WORK INSTRUCTION ▸
Please output the listing exactly as it stands, but omit any images.

SUPPLIED ENTRIES ▸
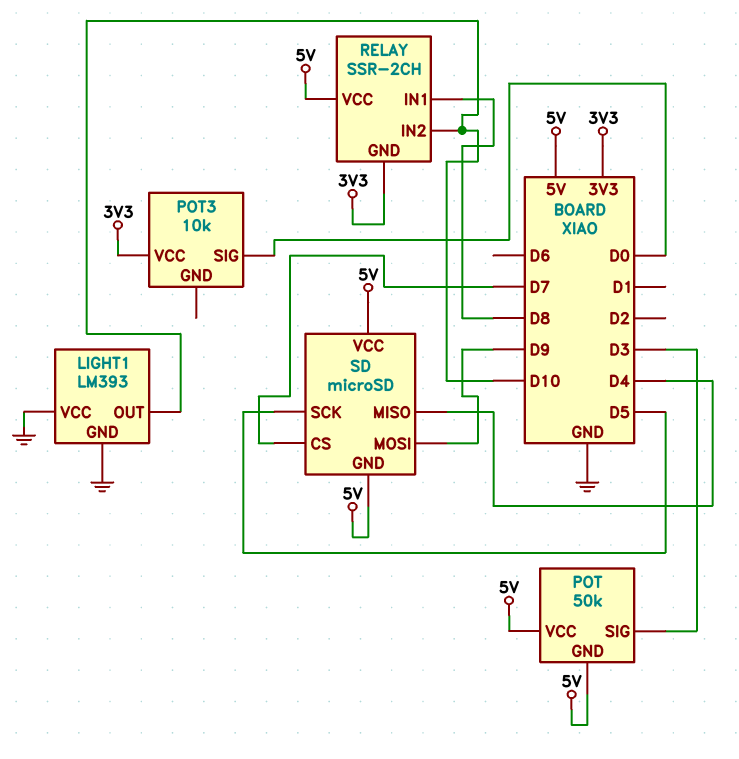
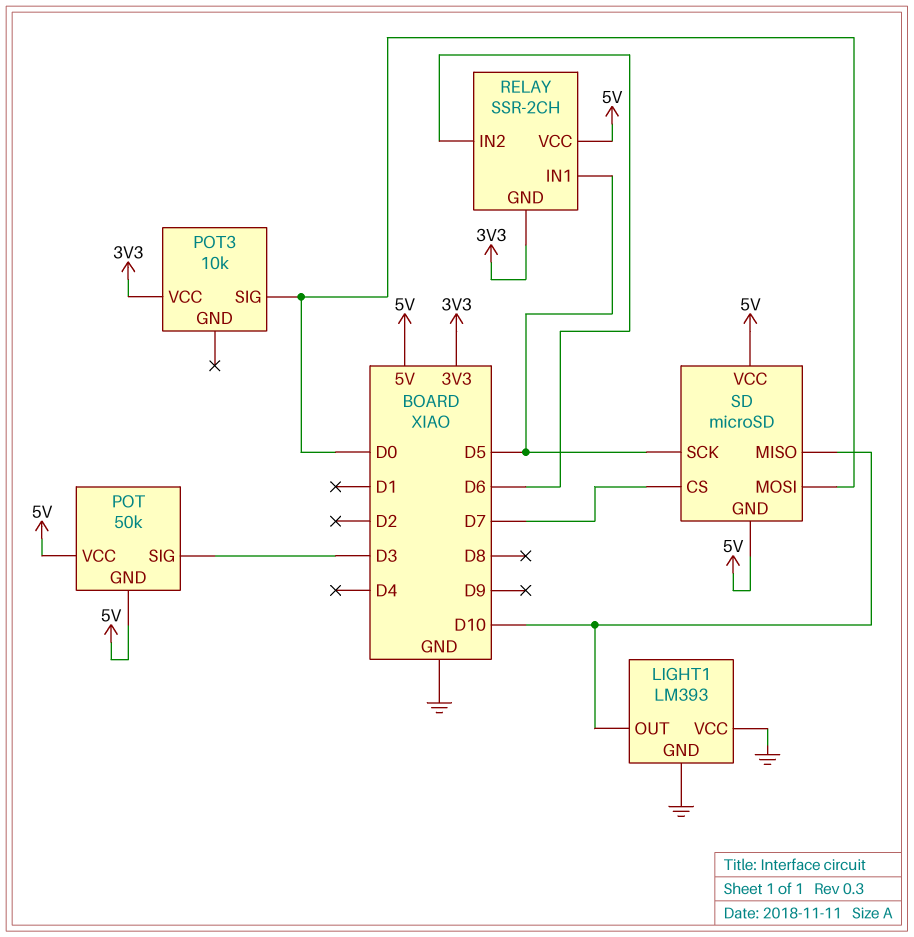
RELAY pin IN1: D8 -> D5
RELAY pin IN2: D10 -> D6
SD pin MISO: D4 -> D10
SD pin MOSI: D9 -> D0

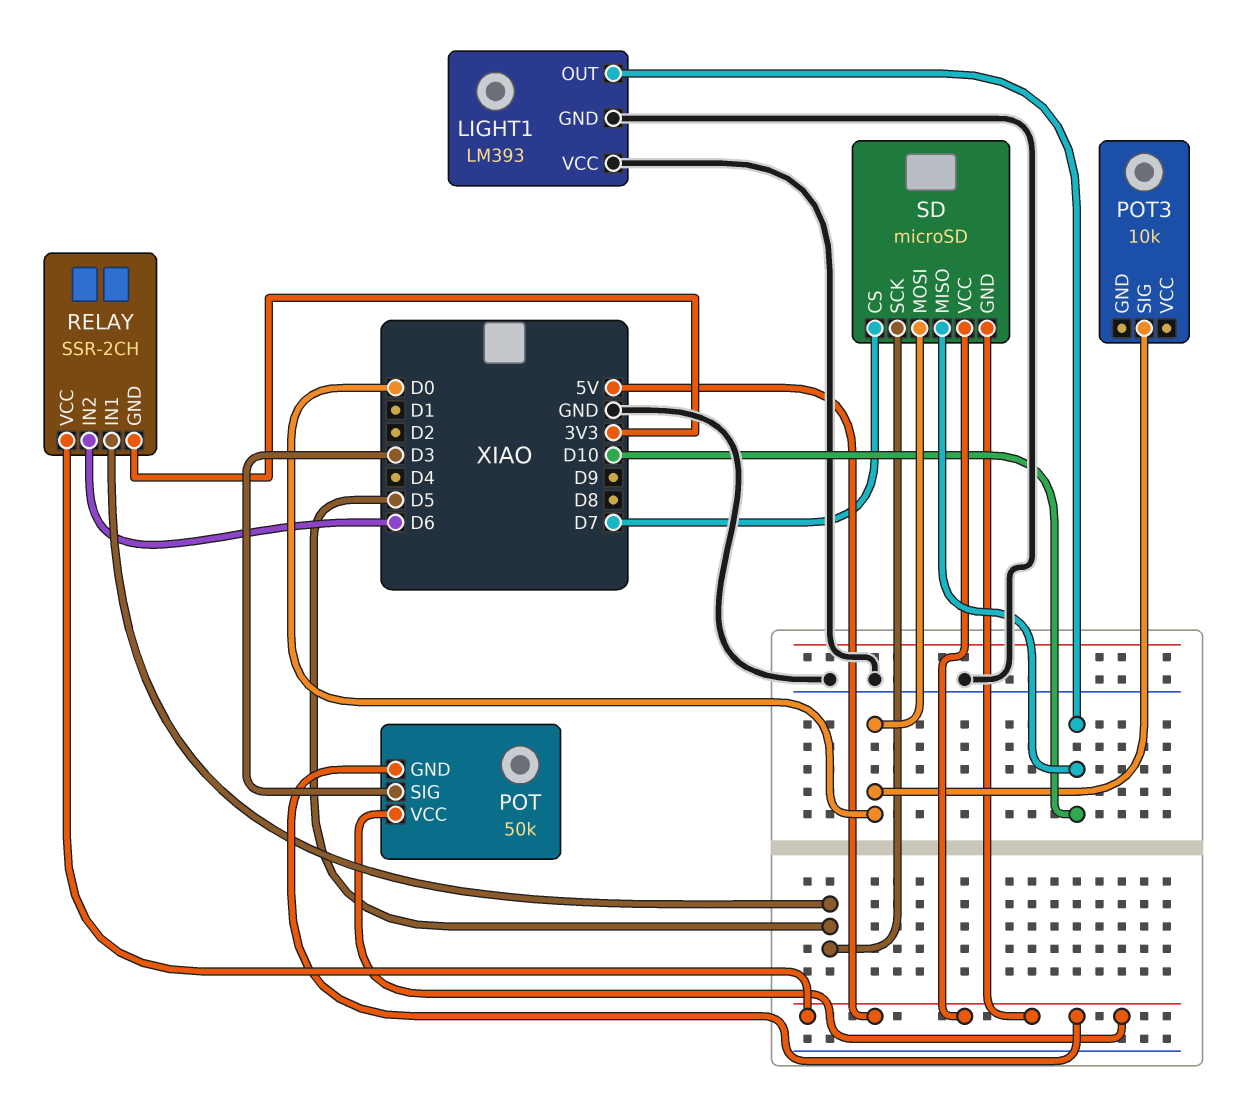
POT3 pin VCC: 3V3 -> none

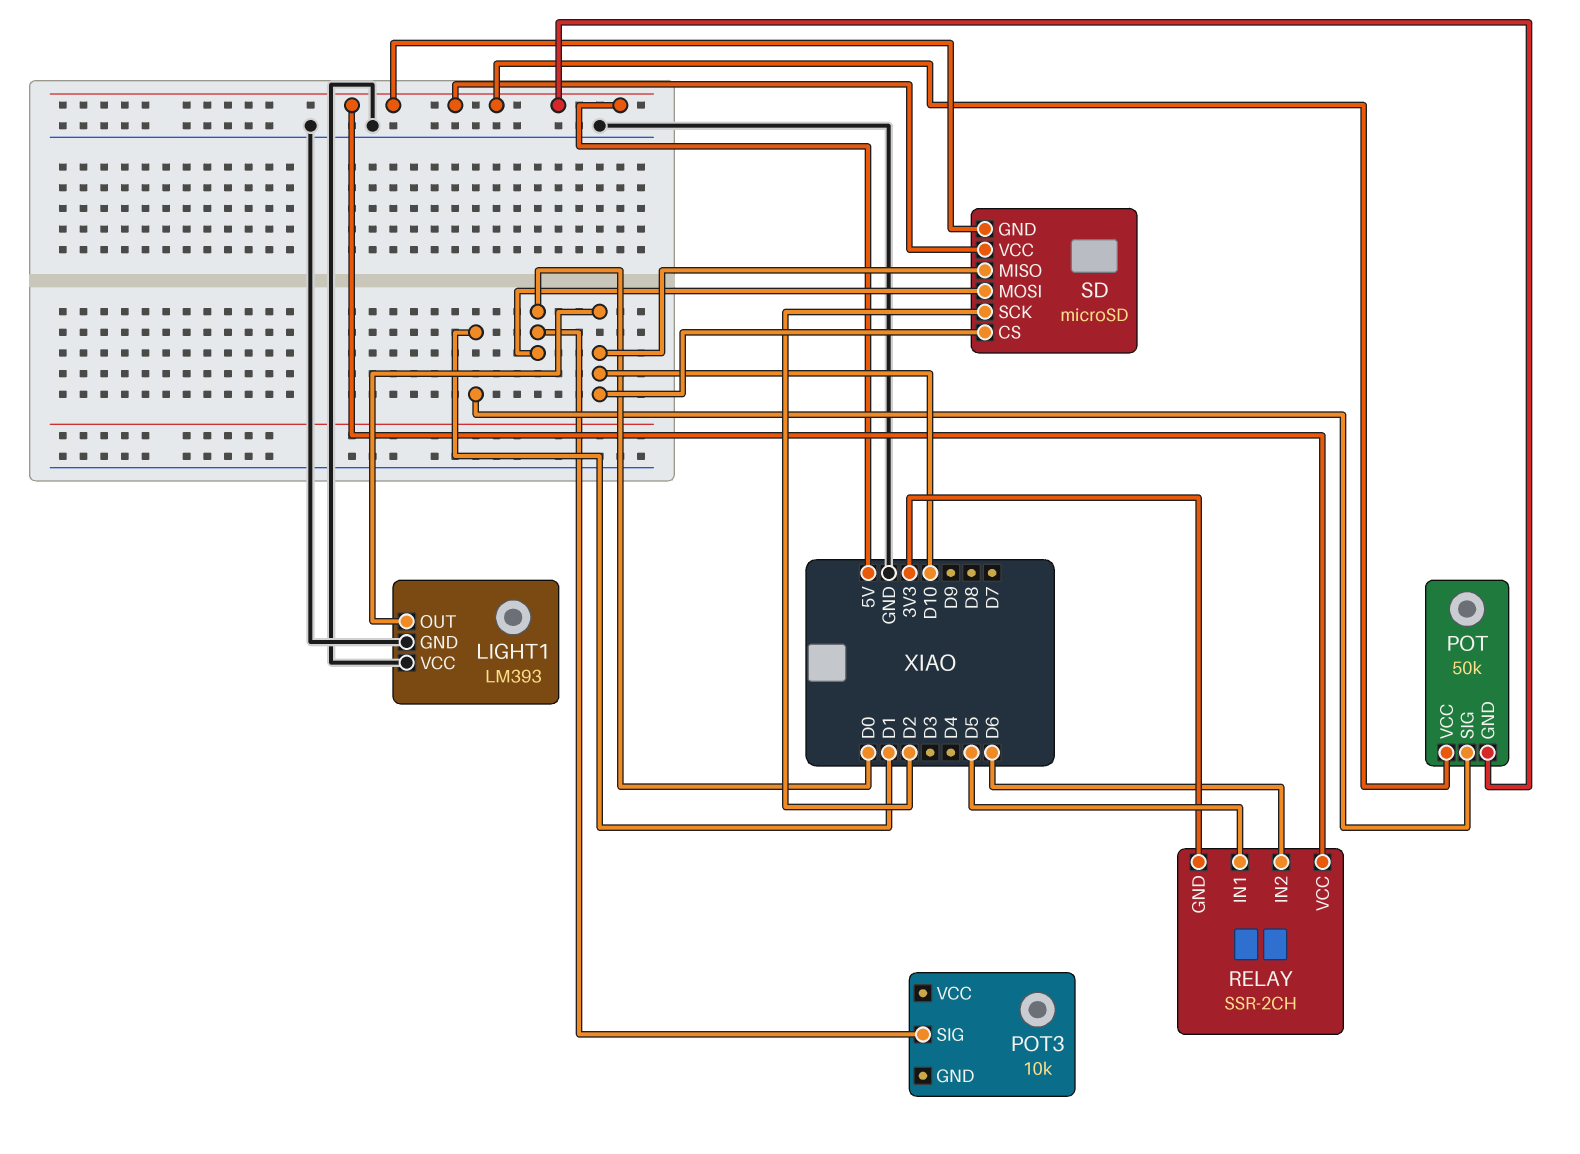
POT pin SIG: D3 -> D1
SD pin CS: D7 -> D10
SD pin SCK: D5 -> D2

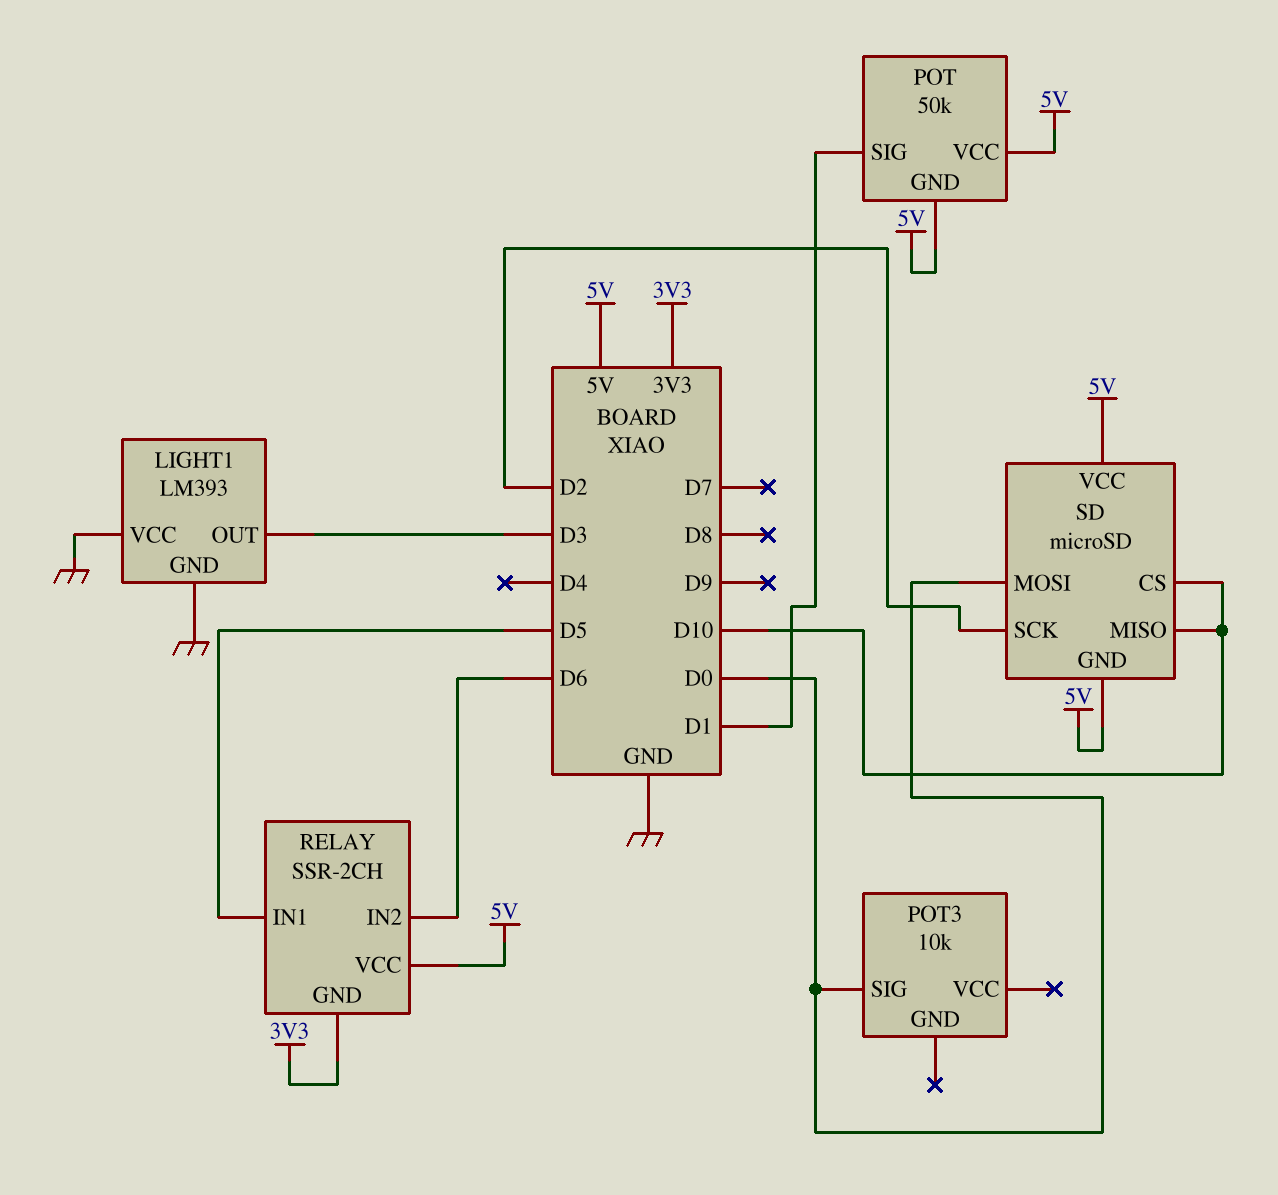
LIGHT1 pin OUT: D10 -> D3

PROBLEM SOLUTION ▸
RELAY pin IN1: D8 -> D5
RELAY pin IN2: D10 -> D6
SD pin MISO: D4 -> D10
SD pin MOSI: D9 -> D0

POT3 pin VCC: 3V3 -> none

POT pin SIG: D3 -> D1
SD pin CS: D7 -> D10
SD pin SCK: D5 -> D2

LIGHT1 pin OUT: D10 -> D3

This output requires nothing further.